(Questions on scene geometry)
++++
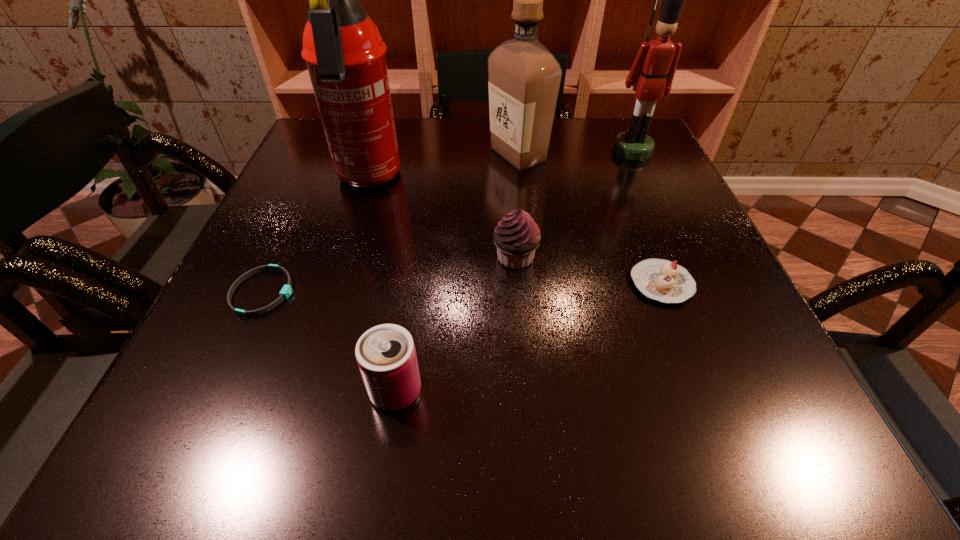
Where is `liquor located at the far edge`? The height and width of the screenshot is (540, 960). liquor located at the far edge is located at coordinates (524, 77).

Where is `object at the near edge`? This screenshot has height=540, width=960. object at the near edge is located at coordinates (386, 356).

Locate an element on the screen. fire extinguisher present at the left edge is located at coordinates (345, 55).

Image resolution: width=960 pixels, height=540 pixels. Identify the location of wristband located in the left edge section of the desktop. (286, 291).

This screenshot has height=540, width=960. Find the location of `nutcracker located at the right edge`. nutcracker located at the right edge is located at coordinates (651, 75).

This screenshot has height=540, width=960. Find the location of `cupcake located at the right edge`. cupcake located at the right edge is located at coordinates (662, 280).

Locate an element on the screen. This screenshot has height=540, width=960. object situated at the far left corner is located at coordinates (345, 55).

Where is `object at the far right corner`? The image size is (960, 540). object at the far right corner is located at coordinates (651, 75).

I want to click on free point at the far edge, so click(399, 118).

This screenshot has width=960, height=540. In the image, there is a desktop. Find the location of `vacant area at the near edge`. vacant area at the near edge is located at coordinates (338, 444).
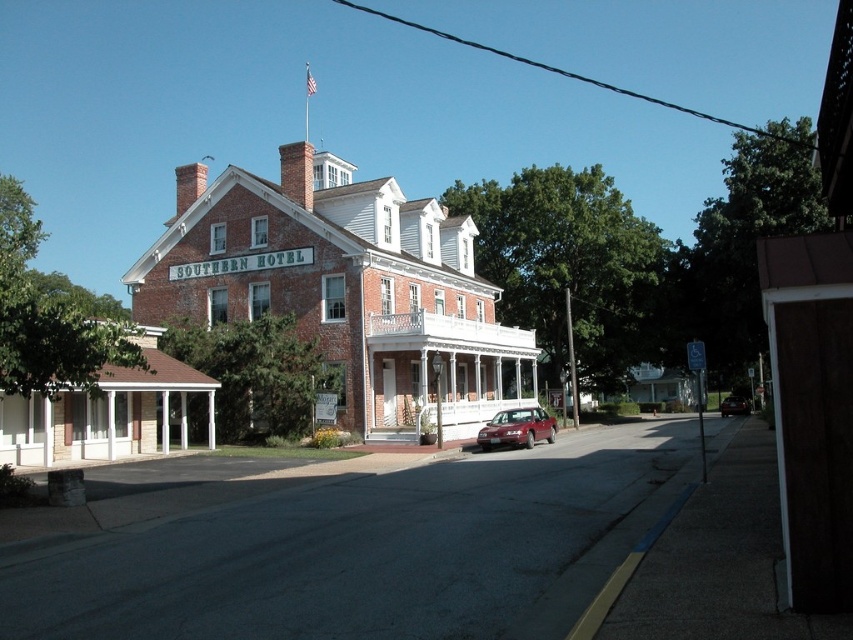
In the scene shown: You are a delivery driver who needs to park your 10 meter long truck between the shiny maroon sedan at center and the shiny red sedan at center. Can you fit your truck in the space between them?

The distance between the shiny maroon sedan at center and the shiny red sedan at center is 32.69 meters. Since your truck is only 10 meters long, there is more than enough space to park it between them.

You are a guest arriving at the Southern Hotel and need to park your 1.8 meters tall motorcycle. The motorcycle requires a parking spot that is at least as tall as the motorcycle. Can the shiny red sedan at center and the white wooden porch at center provide a suitable parking spot based on their heights?

The white wooden porch at center has a greater height compared to the shiny red sedan at center. Since the motorcycle requires a parking spot at least 1.8 meters tall, the white wooden porch at center may be suitable if its height meets or exceeds 1.8 meters. However, the shiny red sedan at center is shorter and likely cannot accommodate the motorcycle.

You are a guest arriving at the Southern Hotel and need to park your car, which is the same size as the shiny maroon sedan at center. There is a parking spot available right next to the white wooden porch at center. Will your car fit in the parking spot without overlapping the porch?

The white wooden porch at center is bigger than the shiny maroon sedan at center, so the parking spot next to it should be large enough to accommodate your car without overlapping the porch.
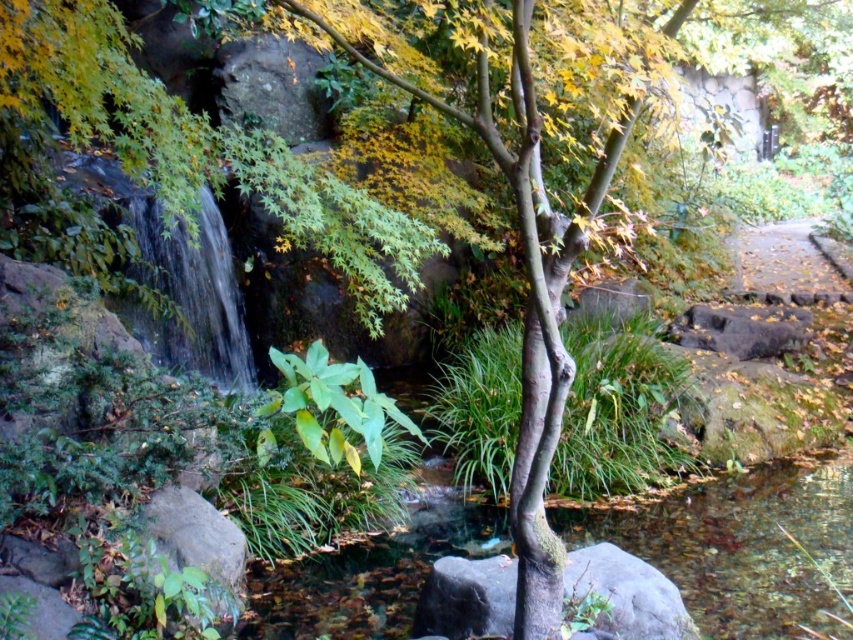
++++
» **WHAT IS BEING ASKED**:
Return every line of the data above verbatim, leaving out the pictures.

» **EXERCISE ANSWER**:
Where is `liquor located at the far edge`? The height and width of the screenshot is (540, 960). liquor located at the far edge is located at coordinates (524, 77).

Where is `object at the near edge`? This screenshot has height=540, width=960. object at the near edge is located at coordinates (386, 356).

Locate an element on the screen. fire extinguisher present at the left edge is located at coordinates (345, 55).

Image resolution: width=960 pixels, height=540 pixels. Identify the location of wristband located in the left edge section of the desktop. (286, 291).

This screenshot has height=540, width=960. Find the location of `nutcracker located at the right edge`. nutcracker located at the right edge is located at coordinates (651, 75).

This screenshot has height=540, width=960. Find the location of `cupcake located at the right edge`. cupcake located at the right edge is located at coordinates (662, 280).

Locate an element on the screen. This screenshot has height=540, width=960. object situated at the far left corner is located at coordinates (345, 55).

Where is `object at the far right corner`? The image size is (960, 540). object at the far right corner is located at coordinates (651, 75).

I want to click on free point at the far edge, so click(399, 118).

This screenshot has width=960, height=540. In the image, there is a desktop. Find the location of `vacant area at the near edge`. vacant area at the near edge is located at coordinates (338, 444).
In the scene shown: You are a delivery driver who needs to park your 10 meter long truck between the shiny maroon sedan at center and the shiny red sedan at center. Can you fit your truck in the space between them?

The distance between the shiny maroon sedan at center and the shiny red sedan at center is 32.69 meters. Since your truck is only 10 meters long, there is more than enough space to park it between them.

You are a guest arriving at the Southern Hotel and need to park your 1.8 meters tall motorcycle. The motorcycle requires a parking spot that is at least as tall as the motorcycle. Can the shiny red sedan at center and the white wooden porch at center provide a suitable parking spot based on their heights?

The white wooden porch at center has a greater height compared to the shiny red sedan at center. Since the motorcycle requires a parking spot at least 1.8 meters tall, the white wooden porch at center may be suitable if its height meets or exceeds 1.8 meters. However, the shiny red sedan at center is shorter and likely cannot accommodate the motorcycle.

You are a guest arriving at the Southern Hotel and need to park your car, which is the same size as the shiny maroon sedan at center. There is a parking spot available right next to the white wooden porch at center. Will your car fit in the parking spot without overlapping the porch?

The white wooden porch at center is bigger than the shiny maroon sedan at center, so the parking spot next to it should be large enough to accommodate your car without overlapping the porch.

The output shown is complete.